╭──
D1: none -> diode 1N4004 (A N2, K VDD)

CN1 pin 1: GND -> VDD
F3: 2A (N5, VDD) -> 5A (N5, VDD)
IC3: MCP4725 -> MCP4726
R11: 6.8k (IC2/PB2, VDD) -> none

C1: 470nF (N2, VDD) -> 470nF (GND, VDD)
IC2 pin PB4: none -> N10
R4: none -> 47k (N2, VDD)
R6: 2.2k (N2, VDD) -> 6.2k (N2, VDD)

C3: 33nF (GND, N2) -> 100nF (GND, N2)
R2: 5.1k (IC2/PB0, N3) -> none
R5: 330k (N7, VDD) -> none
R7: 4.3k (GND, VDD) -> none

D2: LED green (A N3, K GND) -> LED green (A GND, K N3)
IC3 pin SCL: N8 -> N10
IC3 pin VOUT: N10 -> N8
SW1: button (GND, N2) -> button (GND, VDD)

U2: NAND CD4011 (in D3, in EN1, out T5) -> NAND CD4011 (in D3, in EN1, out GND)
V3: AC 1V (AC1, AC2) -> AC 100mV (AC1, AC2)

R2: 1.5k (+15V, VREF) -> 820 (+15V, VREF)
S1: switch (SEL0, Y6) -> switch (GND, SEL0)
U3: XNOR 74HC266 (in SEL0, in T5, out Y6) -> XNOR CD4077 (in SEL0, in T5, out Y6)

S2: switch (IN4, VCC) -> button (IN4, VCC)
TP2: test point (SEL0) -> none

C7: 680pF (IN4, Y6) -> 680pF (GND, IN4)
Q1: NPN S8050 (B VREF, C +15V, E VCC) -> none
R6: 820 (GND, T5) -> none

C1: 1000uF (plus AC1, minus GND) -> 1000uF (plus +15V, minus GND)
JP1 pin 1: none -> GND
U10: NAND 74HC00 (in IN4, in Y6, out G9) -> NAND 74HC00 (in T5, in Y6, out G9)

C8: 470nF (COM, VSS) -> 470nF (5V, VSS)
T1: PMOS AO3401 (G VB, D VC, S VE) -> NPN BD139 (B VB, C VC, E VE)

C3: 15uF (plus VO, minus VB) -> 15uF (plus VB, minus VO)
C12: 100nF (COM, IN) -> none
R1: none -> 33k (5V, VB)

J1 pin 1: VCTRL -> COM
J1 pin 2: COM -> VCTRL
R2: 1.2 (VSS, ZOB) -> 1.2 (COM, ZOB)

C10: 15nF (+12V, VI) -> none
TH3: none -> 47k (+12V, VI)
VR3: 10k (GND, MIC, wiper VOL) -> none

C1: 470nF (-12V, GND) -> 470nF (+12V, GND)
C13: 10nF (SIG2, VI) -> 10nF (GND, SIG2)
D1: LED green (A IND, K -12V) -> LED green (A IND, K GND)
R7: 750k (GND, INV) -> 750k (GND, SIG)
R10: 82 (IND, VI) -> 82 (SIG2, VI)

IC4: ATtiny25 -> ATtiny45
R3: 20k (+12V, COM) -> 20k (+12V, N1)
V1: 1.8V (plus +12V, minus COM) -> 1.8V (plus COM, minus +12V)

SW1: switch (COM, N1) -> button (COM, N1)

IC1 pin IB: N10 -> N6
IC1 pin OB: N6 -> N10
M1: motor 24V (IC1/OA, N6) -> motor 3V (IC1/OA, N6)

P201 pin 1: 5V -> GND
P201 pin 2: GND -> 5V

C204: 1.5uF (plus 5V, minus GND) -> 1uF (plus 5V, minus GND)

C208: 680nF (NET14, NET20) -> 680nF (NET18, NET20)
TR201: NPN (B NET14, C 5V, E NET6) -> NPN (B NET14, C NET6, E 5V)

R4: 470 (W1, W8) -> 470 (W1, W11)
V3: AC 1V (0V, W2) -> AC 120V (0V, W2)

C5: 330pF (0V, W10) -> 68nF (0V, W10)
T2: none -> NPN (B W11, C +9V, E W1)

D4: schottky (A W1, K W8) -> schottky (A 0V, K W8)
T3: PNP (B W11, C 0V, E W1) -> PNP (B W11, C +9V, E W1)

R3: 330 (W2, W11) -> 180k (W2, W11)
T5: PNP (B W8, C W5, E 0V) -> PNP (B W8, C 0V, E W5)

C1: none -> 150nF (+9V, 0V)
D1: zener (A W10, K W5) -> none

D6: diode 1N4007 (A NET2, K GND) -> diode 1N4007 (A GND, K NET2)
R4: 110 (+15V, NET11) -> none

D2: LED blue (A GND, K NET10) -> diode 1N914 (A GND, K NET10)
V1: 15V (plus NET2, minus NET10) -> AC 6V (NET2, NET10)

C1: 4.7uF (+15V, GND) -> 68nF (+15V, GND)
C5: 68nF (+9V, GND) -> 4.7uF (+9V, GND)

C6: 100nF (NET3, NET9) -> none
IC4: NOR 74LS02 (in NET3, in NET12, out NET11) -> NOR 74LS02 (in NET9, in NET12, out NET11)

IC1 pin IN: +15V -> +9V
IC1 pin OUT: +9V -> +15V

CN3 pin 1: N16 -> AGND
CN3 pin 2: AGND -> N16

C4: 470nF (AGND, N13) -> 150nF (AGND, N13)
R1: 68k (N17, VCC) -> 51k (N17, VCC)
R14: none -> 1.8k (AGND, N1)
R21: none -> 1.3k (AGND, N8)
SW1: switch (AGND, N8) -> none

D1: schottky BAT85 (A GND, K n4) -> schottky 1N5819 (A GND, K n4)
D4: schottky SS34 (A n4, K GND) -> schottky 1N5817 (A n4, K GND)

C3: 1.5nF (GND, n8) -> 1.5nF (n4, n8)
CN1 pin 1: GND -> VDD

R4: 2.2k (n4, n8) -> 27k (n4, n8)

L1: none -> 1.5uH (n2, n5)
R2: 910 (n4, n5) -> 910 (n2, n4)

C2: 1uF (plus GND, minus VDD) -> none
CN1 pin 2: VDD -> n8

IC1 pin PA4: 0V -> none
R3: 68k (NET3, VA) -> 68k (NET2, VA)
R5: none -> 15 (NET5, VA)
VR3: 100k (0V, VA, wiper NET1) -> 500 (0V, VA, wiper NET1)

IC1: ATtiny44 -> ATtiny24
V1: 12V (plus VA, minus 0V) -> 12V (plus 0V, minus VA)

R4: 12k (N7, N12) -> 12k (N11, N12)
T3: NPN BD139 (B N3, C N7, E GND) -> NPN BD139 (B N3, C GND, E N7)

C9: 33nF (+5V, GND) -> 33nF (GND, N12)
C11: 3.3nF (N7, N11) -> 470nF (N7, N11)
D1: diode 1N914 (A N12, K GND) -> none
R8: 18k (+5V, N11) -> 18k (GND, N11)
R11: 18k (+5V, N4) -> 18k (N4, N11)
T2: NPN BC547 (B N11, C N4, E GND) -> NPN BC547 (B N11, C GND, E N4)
╰──
Work request
Please print exactly the lines from the one containing "V1: 12V (plus" through the last line of the material.

Answer section
V1: 12V (plus VA, minus 0V) -> 12V (plus 0V, minus VA)

R4: 12k (N7, N12) -> 12k (N11, N12)
T3: NPN BD139 (B N3, C N7, E GND) -> NPN BD139 (B N3, C GND, E N7)

C9: 33nF (+5V, GND) -> 33nF (GND, N12)
C11: 3.3nF (N7, N11) -> 470nF (N7, N11)
D1: diode 1N914 (A N12, K GND) -> none
R8: 18k (+5V, N11) -> 18k (GND, N11)
R11: 18k (+5V, N4) -> 18k (N4, N11)
T2: NPN BC547 (B N11, C N4, E GND) -> NPN BC547 (B N11, C GND, E N4)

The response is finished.